- Goal of the exercise:
Starting with the first line, output the data exactly, through to the last line.

:: Records

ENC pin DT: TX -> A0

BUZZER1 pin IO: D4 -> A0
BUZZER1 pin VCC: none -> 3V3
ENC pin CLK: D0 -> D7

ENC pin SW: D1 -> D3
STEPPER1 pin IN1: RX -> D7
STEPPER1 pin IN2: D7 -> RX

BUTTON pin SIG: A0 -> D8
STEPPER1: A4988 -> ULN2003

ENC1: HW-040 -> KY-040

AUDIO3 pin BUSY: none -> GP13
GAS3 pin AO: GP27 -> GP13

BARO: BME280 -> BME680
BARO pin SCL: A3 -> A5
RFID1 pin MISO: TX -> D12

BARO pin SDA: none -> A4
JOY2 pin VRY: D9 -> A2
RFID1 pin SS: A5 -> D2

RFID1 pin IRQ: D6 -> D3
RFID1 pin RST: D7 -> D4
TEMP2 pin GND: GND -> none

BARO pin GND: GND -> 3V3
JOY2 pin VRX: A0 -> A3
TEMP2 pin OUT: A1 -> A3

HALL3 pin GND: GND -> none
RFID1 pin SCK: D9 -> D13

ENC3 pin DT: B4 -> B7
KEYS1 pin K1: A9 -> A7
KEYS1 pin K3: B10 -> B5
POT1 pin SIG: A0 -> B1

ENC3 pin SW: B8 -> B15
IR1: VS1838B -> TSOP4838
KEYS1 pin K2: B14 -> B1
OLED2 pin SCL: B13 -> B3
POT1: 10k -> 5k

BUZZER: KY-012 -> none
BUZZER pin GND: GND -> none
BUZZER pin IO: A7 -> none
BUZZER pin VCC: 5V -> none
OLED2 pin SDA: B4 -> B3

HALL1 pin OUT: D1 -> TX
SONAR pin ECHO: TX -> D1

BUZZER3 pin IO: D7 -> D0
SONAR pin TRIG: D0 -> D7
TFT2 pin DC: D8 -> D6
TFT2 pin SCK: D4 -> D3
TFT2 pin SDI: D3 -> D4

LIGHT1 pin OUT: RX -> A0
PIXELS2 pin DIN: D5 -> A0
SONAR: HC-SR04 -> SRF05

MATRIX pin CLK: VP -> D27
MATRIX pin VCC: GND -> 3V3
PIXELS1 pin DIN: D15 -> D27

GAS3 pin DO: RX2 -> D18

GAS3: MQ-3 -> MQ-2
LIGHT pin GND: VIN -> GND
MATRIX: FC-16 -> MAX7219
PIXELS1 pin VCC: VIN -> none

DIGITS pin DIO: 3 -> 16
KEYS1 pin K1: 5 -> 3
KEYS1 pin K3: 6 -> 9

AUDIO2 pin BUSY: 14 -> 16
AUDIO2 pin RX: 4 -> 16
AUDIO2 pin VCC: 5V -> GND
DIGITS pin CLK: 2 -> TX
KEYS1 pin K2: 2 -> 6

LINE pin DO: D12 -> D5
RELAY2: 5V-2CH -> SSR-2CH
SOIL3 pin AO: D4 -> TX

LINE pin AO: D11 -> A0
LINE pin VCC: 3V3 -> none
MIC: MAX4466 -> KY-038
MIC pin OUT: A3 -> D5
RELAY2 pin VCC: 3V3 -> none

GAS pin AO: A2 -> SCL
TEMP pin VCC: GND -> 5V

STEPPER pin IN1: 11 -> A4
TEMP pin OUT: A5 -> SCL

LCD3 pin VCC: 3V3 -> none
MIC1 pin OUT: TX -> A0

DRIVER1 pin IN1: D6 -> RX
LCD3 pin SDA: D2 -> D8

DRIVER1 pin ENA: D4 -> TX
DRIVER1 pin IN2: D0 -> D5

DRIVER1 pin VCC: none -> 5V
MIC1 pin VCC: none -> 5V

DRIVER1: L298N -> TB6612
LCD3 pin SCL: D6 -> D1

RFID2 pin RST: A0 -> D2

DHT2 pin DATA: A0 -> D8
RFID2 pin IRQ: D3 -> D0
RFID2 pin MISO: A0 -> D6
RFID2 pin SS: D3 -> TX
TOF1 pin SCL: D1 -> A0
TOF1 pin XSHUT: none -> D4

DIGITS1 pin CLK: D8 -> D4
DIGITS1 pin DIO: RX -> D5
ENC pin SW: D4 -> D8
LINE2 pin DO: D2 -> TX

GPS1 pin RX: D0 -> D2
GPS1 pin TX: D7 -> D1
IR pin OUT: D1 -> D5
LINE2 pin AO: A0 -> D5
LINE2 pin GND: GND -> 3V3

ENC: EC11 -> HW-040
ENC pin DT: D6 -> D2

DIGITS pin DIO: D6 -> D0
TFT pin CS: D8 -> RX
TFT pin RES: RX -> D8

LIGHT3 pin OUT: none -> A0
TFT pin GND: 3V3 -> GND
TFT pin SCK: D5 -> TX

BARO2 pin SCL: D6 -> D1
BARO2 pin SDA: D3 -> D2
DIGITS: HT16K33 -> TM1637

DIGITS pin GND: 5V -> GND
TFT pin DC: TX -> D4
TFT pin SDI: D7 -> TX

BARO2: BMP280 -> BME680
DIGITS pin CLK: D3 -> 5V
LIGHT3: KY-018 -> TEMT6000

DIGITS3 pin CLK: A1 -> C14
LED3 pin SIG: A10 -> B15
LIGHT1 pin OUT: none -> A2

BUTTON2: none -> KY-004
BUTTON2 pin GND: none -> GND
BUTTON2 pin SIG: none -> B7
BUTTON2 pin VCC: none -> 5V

::::

- Your response:
ENC pin DT: TX -> A0

BUZZER1 pin IO: D4 -> A0
BUZZER1 pin VCC: none -> 3V3
ENC pin CLK: D0 -> D7

ENC pin SW: D1 -> D3
STEPPER1 pin IN1: RX -> D7
STEPPER1 pin IN2: D7 -> RX

BUTTON pin SIG: A0 -> D8
STEPPER1: A4988 -> ULN2003

ENC1: HW-040 -> KY-040

AUDIO3 pin BUSY: none -> GP13
GAS3 pin AO: GP27 -> GP13

BARO: BME280 -> BME680
BARO pin SCL: A3 -> A5
RFID1 pin MISO: TX -> D12

BARO pin SDA: none -> A4
JOY2 pin VRY: D9 -> A2
RFID1 pin SS: A5 -> D2

RFID1 pin IRQ: D6 -> D3
RFID1 pin RST: D7 -> D4
TEMP2 pin GND: GND -> none

BARO pin GND: GND -> 3V3
JOY2 pin VRX: A0 -> A3
TEMP2 pin OUT: A1 -> A3

HALL3 pin GND: GND -> none
RFID1 pin SCK: D9 -> D13

ENC3 pin DT: B4 -> B7
KEYS1 pin K1: A9 -> A7
KEYS1 pin K3: B10 -> B5
POT1 pin SIG: A0 -> B1

ENC3 pin SW: B8 -> B15
IR1: VS1838B -> TSOP4838
KEYS1 pin K2: B14 -> B1
OLED2 pin SCL: B13 -> B3
POT1: 10k -> 5k

BUZZER: KY-012 -> none
BUZZER pin GND: GND -> none
BUZZER pin IO: A7 -> none
BUZZER pin VCC: 5V -> none
OLED2 pin SDA: B4 -> B3

HALL1 pin OUT: D1 -> TX
SONAR pin ECHO: TX -> D1

BUZZER3 pin IO: D7 -> D0
SONAR pin TRIG: D0 -> D7
TFT2 pin DC: D8 -> D6
TFT2 pin SCK: D4 -> D3
TFT2 pin SDI: D3 -> D4

LIGHT1 pin OUT: RX -> A0
PIXELS2 pin DIN: D5 -> A0
SONAR: HC-SR04 -> SRF05

MATRIX pin CLK: VP -> D27
MATRIX pin VCC: GND -> 3V3
PIXELS1 pin DIN: D15 -> D27

GAS3 pin DO: RX2 -> D18

GAS3: MQ-3 -> MQ-2
LIGHT pin GND: VIN -> GND
MATRIX: FC-16 -> MAX7219
PIXELS1 pin VCC: VIN -> none

DIGITS pin DIO: 3 -> 16
KEYS1 pin K1: 5 -> 3
KEYS1 pin K3: 6 -> 9

AUDIO2 pin BUSY: 14 -> 16
AUDIO2 pin RX: 4 -> 16
AUDIO2 pin VCC: 5V -> GND
DIGITS pin CLK: 2 -> TX
KEYS1 pin K2: 2 -> 6

LINE pin DO: D12 -> D5
RELAY2: 5V-2CH -> SSR-2CH
SOIL3 pin AO: D4 -> TX

LINE pin AO: D11 -> A0
LINE pin VCC: 3V3 -> none
MIC: MAX4466 -> KY-038
MIC pin OUT: A3 -> D5
RELAY2 pin VCC: 3V3 -> none

GAS pin AO: A2 -> SCL
TEMP pin VCC: GND -> 5V

STEPPER pin IN1: 11 -> A4
TEMP pin OUT: A5 -> SCL

LCD3 pin VCC: 3V3 -> none
MIC1 pin OUT: TX -> A0

DRIVER1 pin IN1: D6 -> RX
LCD3 pin SDA: D2 -> D8

DRIVER1 pin ENA: D4 -> TX
DRIVER1 pin IN2: D0 -> D5

DRIVER1 pin VCC: none -> 5V
MIC1 pin VCC: none -> 5V

DRIVER1: L298N -> TB6612
LCD3 pin SCL: D6 -> D1

RFID2 pin RST: A0 -> D2

DHT2 pin DATA: A0 -> D8
RFID2 pin IRQ: D3 -> D0
RFID2 pin MISO: A0 -> D6
RFID2 pin SS: D3 -> TX
TOF1 pin SCL: D1 -> A0
TOF1 pin XSHUT: none -> D4

DIGITS1 pin CLK: D8 -> D4
DIGITS1 pin DIO: RX -> D5
ENC pin SW: D4 -> D8
LINE2 pin DO: D2 -> TX

GPS1 pin RX: D0 -> D2
GPS1 pin TX: D7 -> D1
IR pin OUT: D1 -> D5
LINE2 pin AO: A0 -> D5
LINE2 pin GND: GND -> 3V3

ENC: EC11 -> HW-040
ENC pin DT: D6 -> D2

DIGITS pin DIO: D6 -> D0
TFT pin CS: D8 -> RX
TFT pin RES: RX -> D8

LIGHT3 pin OUT: none -> A0
TFT pin GND: 3V3 -> GND
TFT pin SCK: D5 -> TX

BARO2 pin SCL: D6 -> D1
BARO2 pin SDA: D3 -> D2
DIGITS: HT16K33 -> TM1637

DIGITS pin GND: 5V -> GND
TFT pin DC: TX -> D4
TFT pin SDI: D7 -> TX

BARO2: BMP280 -> BME680
DIGITS pin CLK: D3 -> 5V
LIGHT3: KY-018 -> TEMT6000

DIGITS3 pin CLK: A1 -> C14
LED3 pin SIG: A10 -> B15
LIGHT1 pin OUT: none -> A2

BUTTON2: none -> KY-004
BUTTON2 pin GND: none -> GND
BUTTON2 pin SIG: none -> B7
BUTTON2 pin VCC: none -> 5V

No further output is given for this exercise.